AIM OF THE EXERCISE:
Establish how many lines in the records below include the word "brick"; respond with that number only.

PROVIDED ENTRIES:
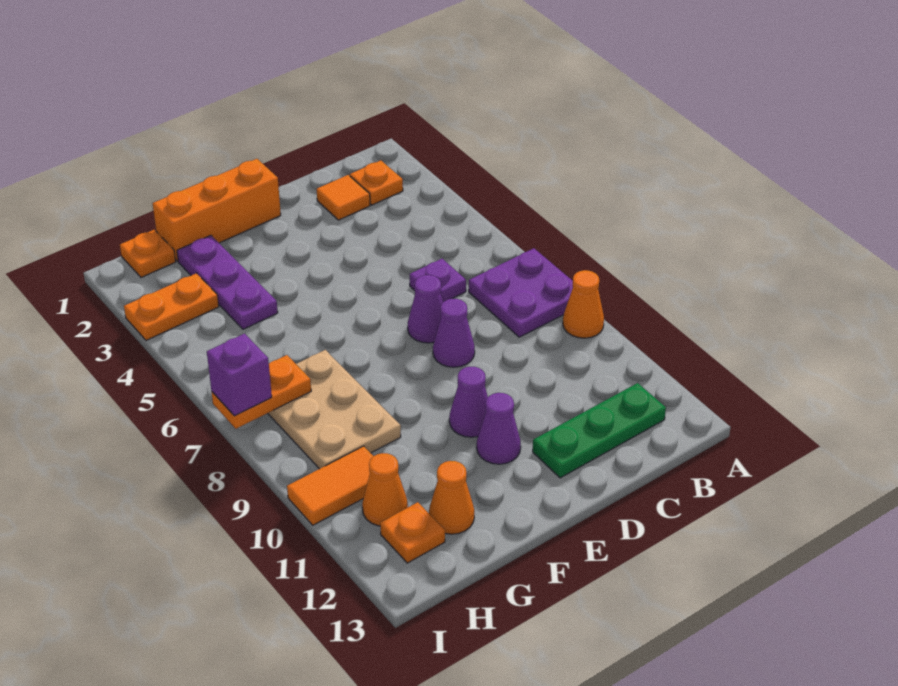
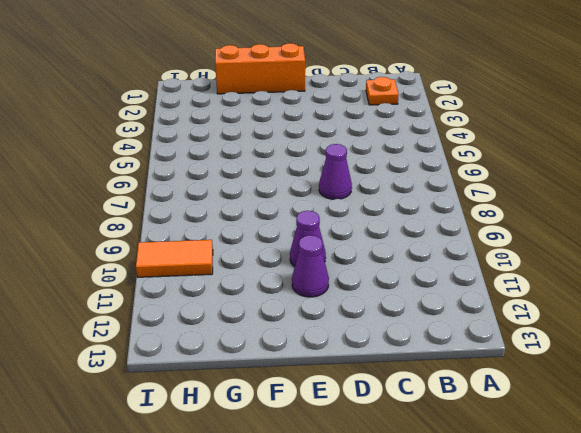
none -> purple plate A7:B8 level 1
none -> orange cone A9 level 1
none -> green plate B12:D12 level 1

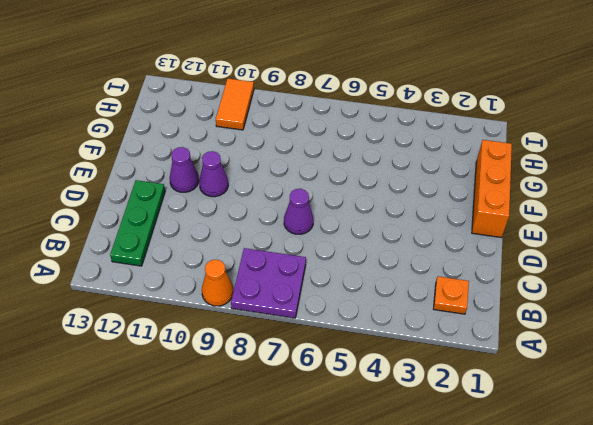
none -> orange tile C2 level 1
none -> purple plate C6 level 1
none -> purple cone D8 level 1

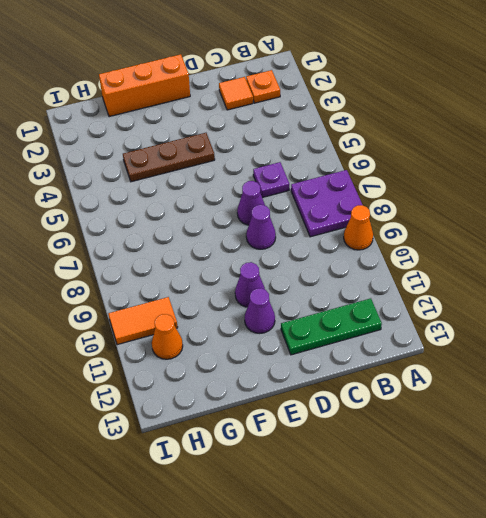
brown plate E4:G4 level 1 -> purple plate G2:G4 level 1
none -> tan plate G7:H9 level 1
none -> orange cone G12 level 1
none -> orange plate H1 level 1

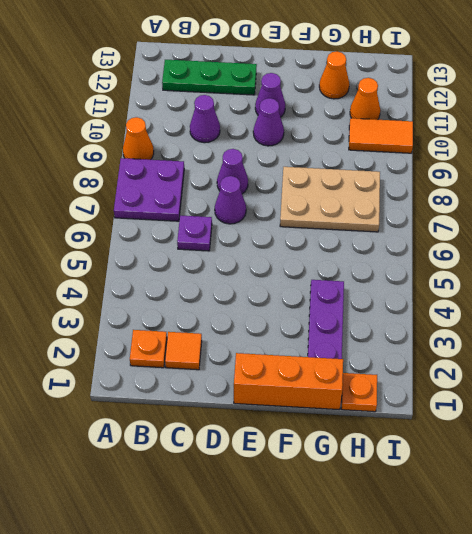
purple cone C10 level 1 -> none
tan plate F7:H8 level 1 -> tan plate G7:H9 level 1
none -> orange plate H3:I3 level 1
none -> orange plate H12 level 1
none -> orange plate H7:I7 level 2

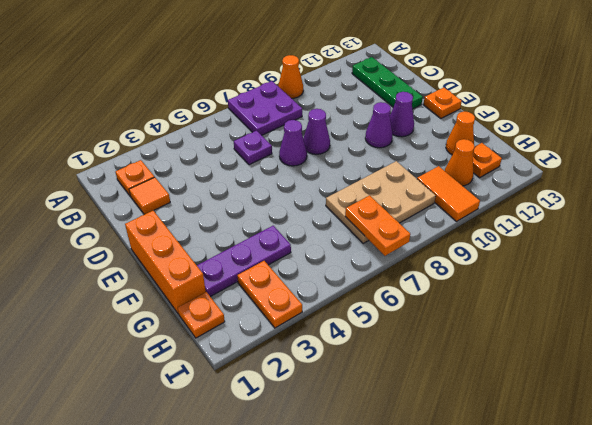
orange plate E13 level 1 -> none
none -> purple brick I7 level 3

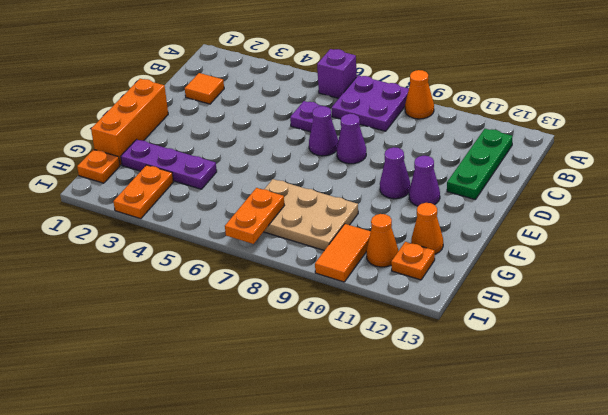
purple brick A6 level 1 -> purple brick I7 level 3
none -> orange plate B2 level 1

ANSWER:
2